Only the lines below, from the one with "camera: 10 degrees right, 35 degrees down" through the one with "(692, 265) = (739, 335): black", are to be written out, exactly.
** DATA TO EXAMINE follows **
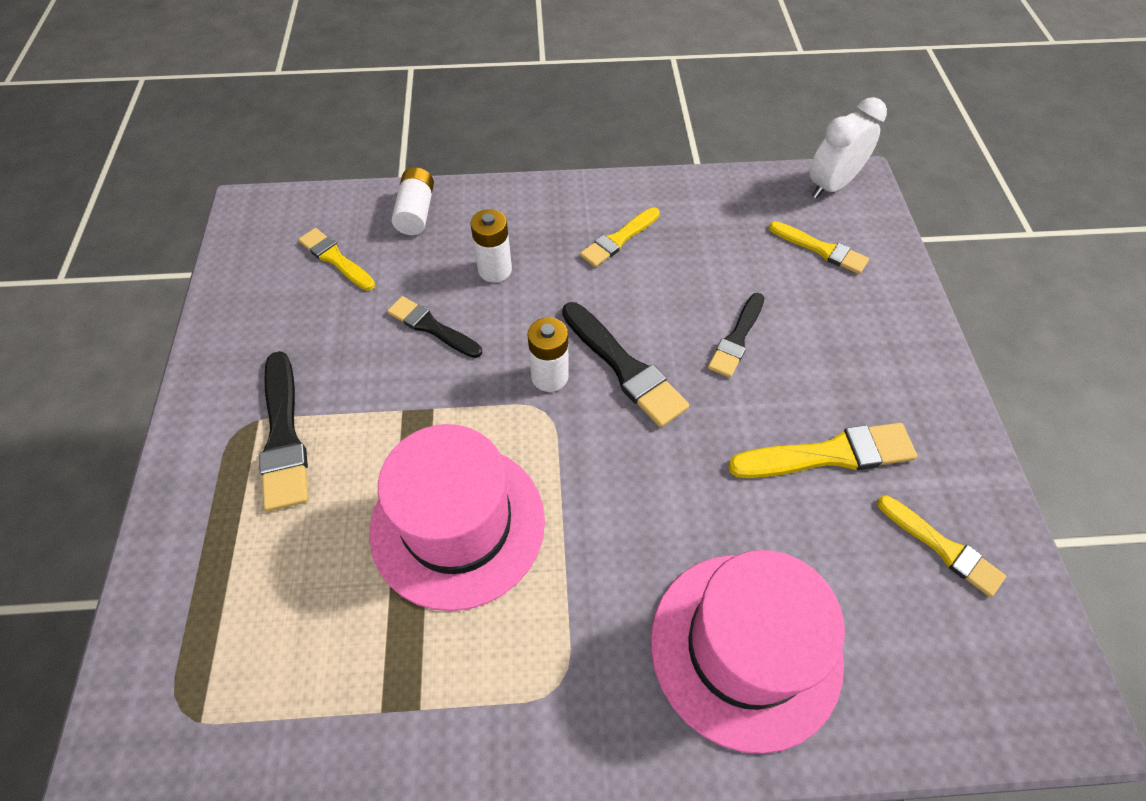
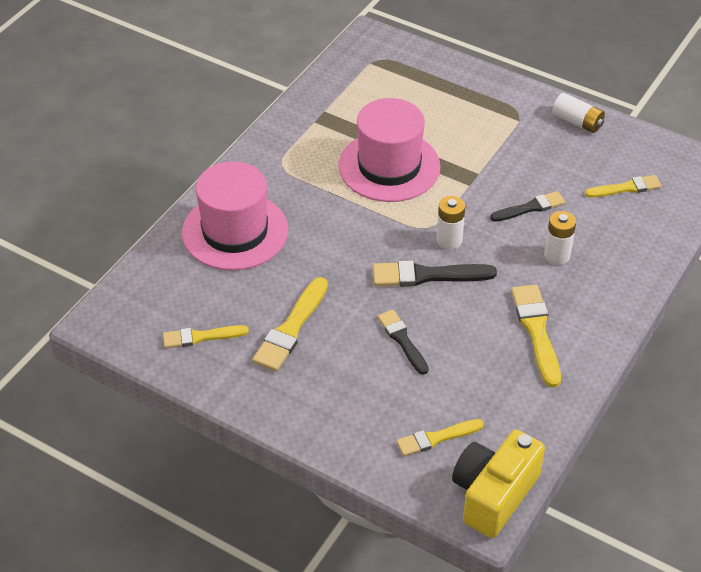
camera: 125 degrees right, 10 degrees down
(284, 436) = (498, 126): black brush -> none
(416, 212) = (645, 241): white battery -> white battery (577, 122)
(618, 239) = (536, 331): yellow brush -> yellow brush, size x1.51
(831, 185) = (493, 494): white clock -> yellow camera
** End of DATA TO EXAMINE **
** DATA TO EXAMINE follows **
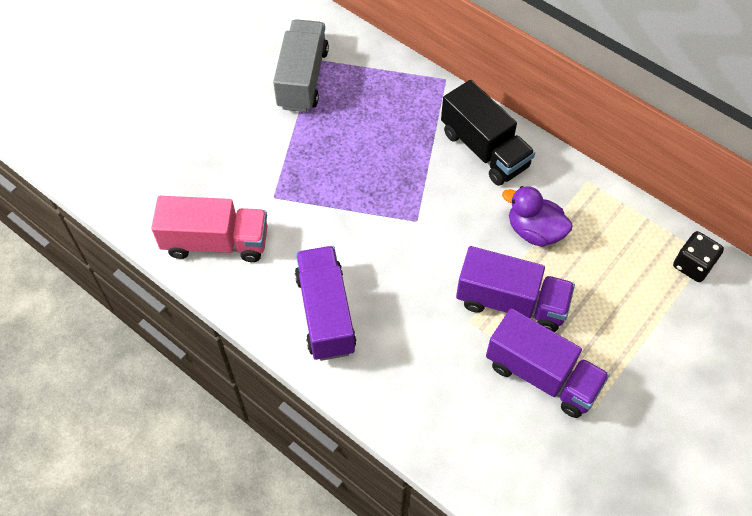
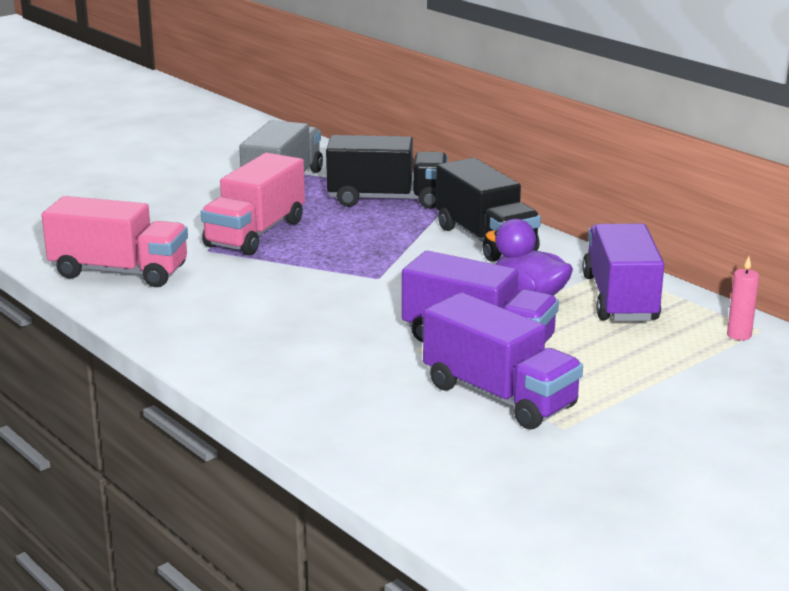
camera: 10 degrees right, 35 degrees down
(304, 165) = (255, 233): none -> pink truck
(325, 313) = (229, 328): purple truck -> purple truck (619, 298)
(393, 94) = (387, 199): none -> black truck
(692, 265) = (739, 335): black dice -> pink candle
** End of DATA TO EXAMINE **
ANSWER FOR THE TASK:
camera: 10 degrees right, 35 degrees down
(304, 165) = (255, 233): none -> pink truck
(325, 313) = (229, 328): purple truck -> purple truck (619, 298)
(393, 94) = (387, 199): none -> black truck
(692, 265) = (739, 335): black dice -> pink candle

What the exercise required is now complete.